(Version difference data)
■ ■ ■ ■ ■

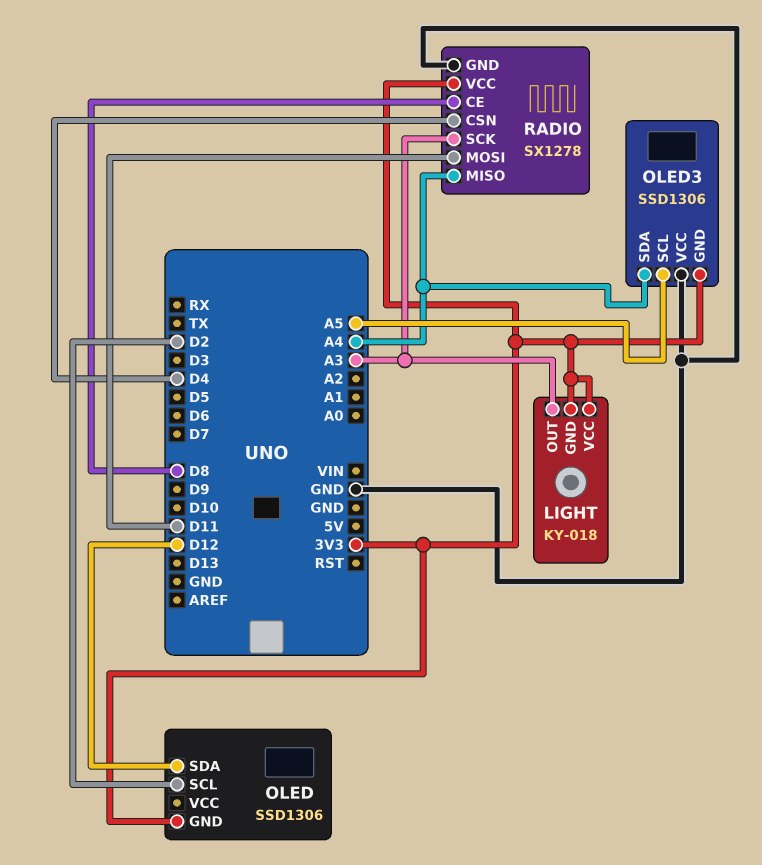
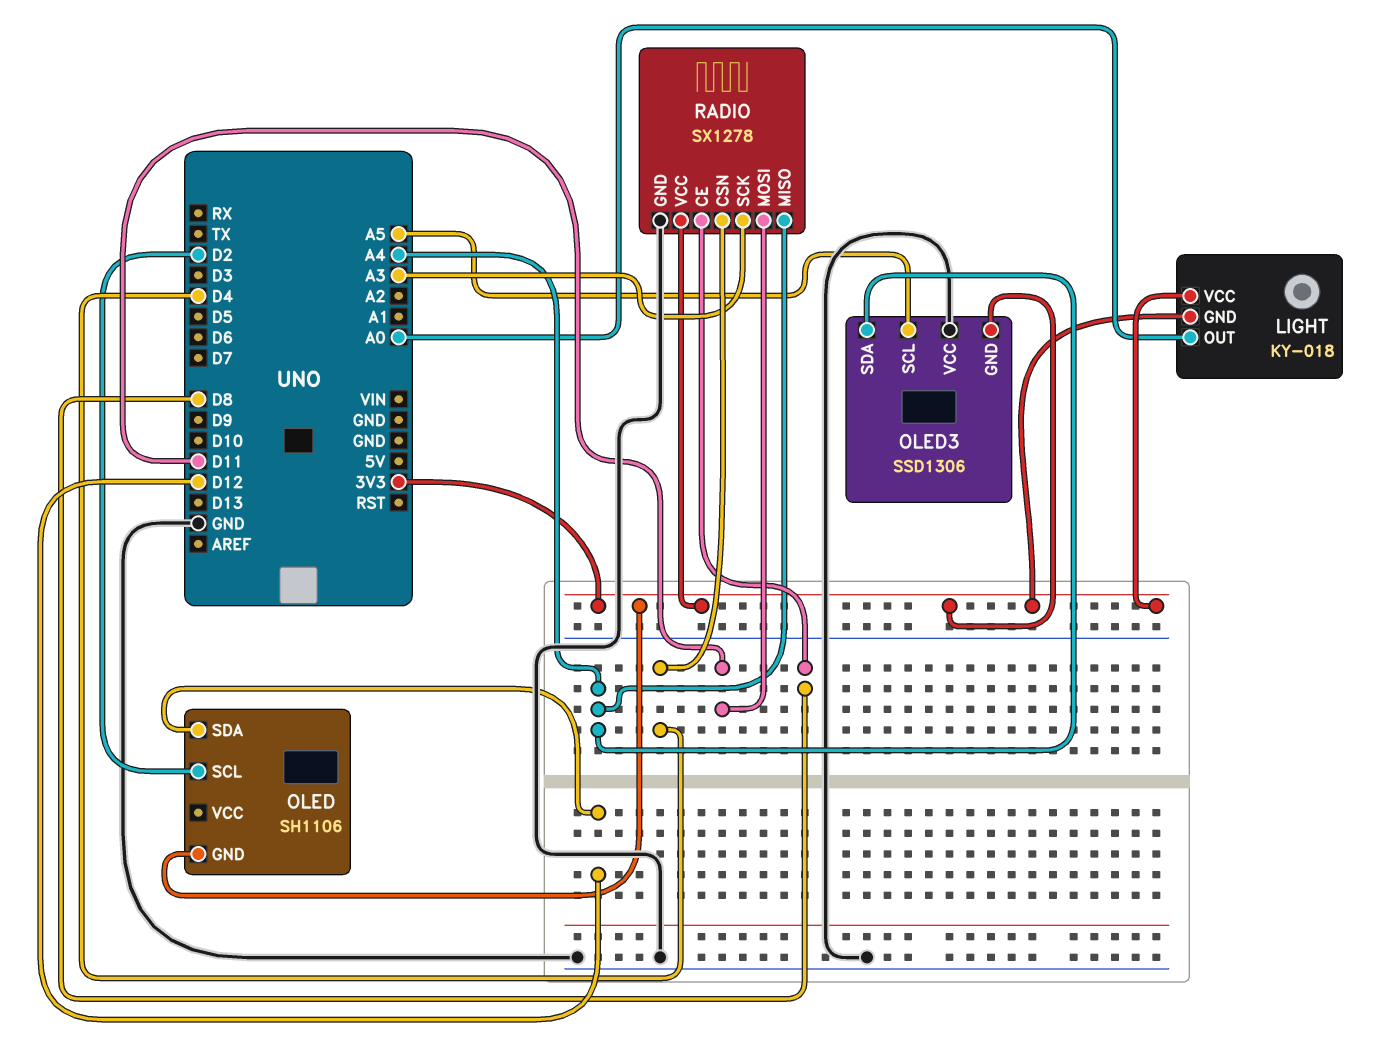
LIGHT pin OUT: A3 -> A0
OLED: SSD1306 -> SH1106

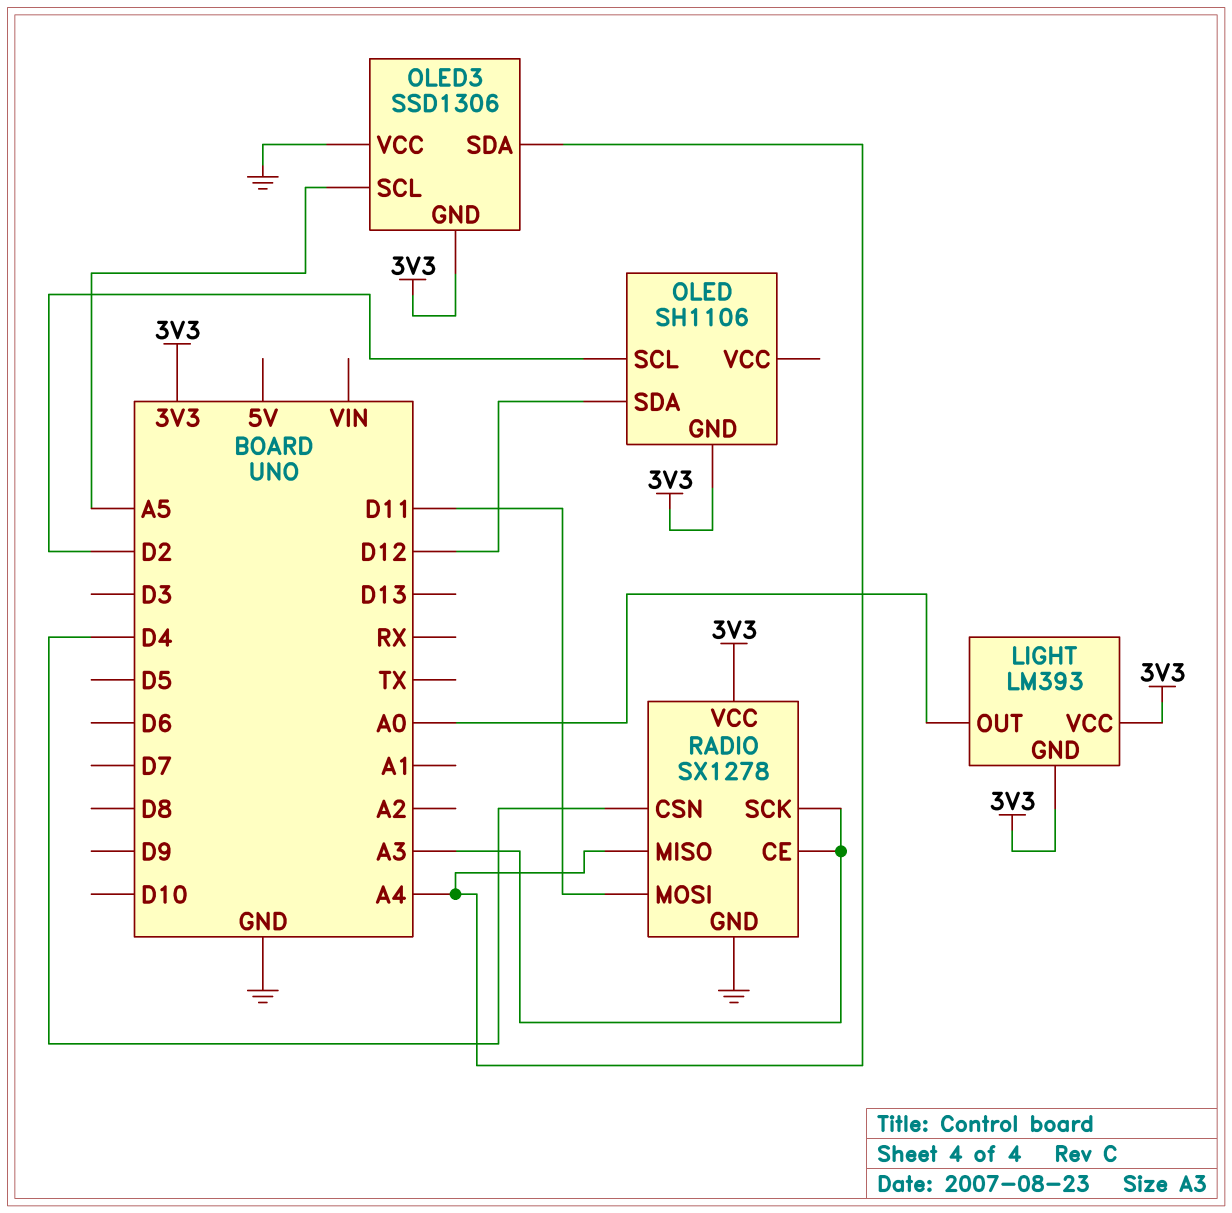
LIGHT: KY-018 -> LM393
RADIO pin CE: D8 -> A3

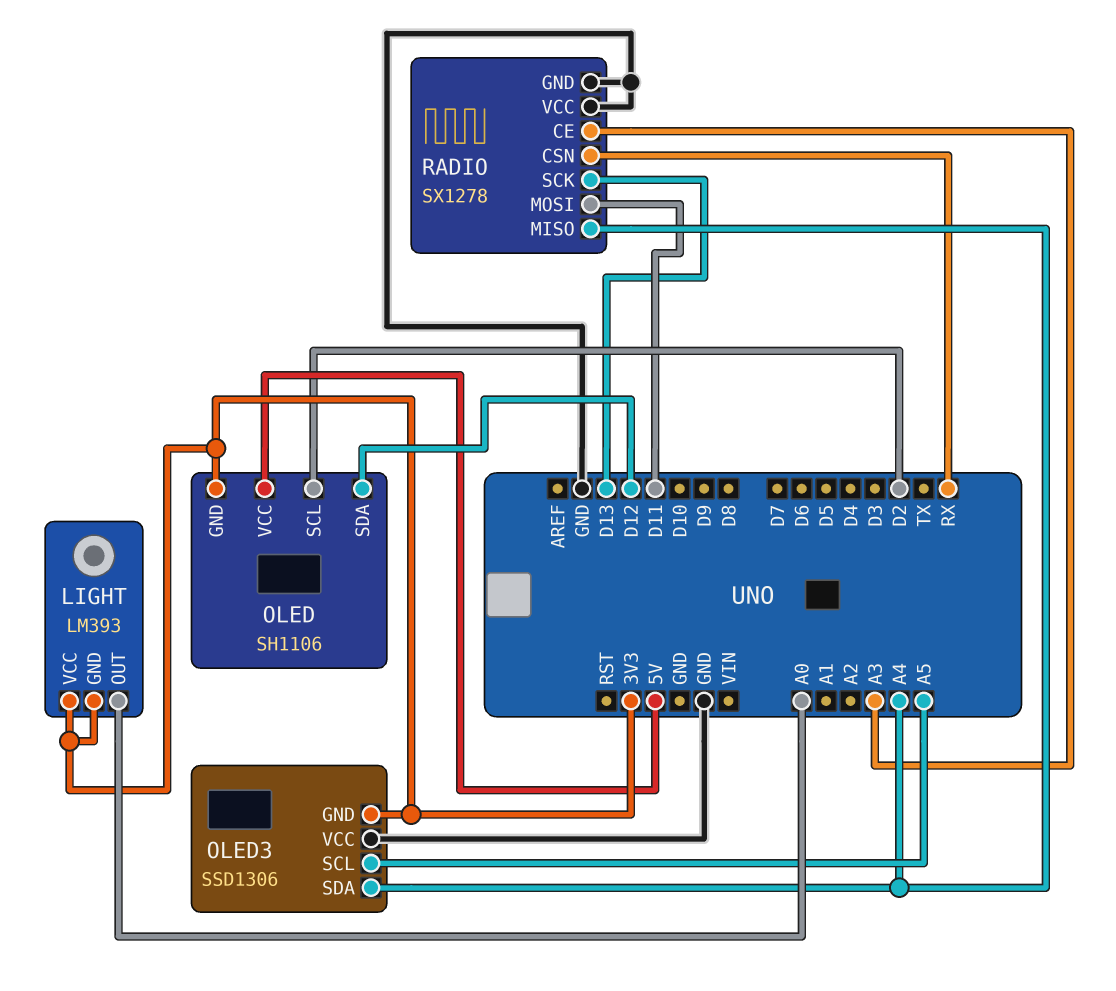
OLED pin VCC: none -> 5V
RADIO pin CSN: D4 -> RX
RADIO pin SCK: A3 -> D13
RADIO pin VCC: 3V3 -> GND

■ ■ ■ ■ ■

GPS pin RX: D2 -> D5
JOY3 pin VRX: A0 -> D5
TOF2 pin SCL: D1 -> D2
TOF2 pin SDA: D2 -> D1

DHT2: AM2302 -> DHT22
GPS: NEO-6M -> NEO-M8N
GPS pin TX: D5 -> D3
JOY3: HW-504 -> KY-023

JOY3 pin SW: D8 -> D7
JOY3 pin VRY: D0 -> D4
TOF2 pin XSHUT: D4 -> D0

■ ■ ■ ■ ■

ABOUT THIS TASK
Working through the records, find each line containing the word "LIGHT" and copy it.

ANSWER SECTION
LIGHT pin OUT: A3 -> A0
LIGHT: KY-018 -> LM393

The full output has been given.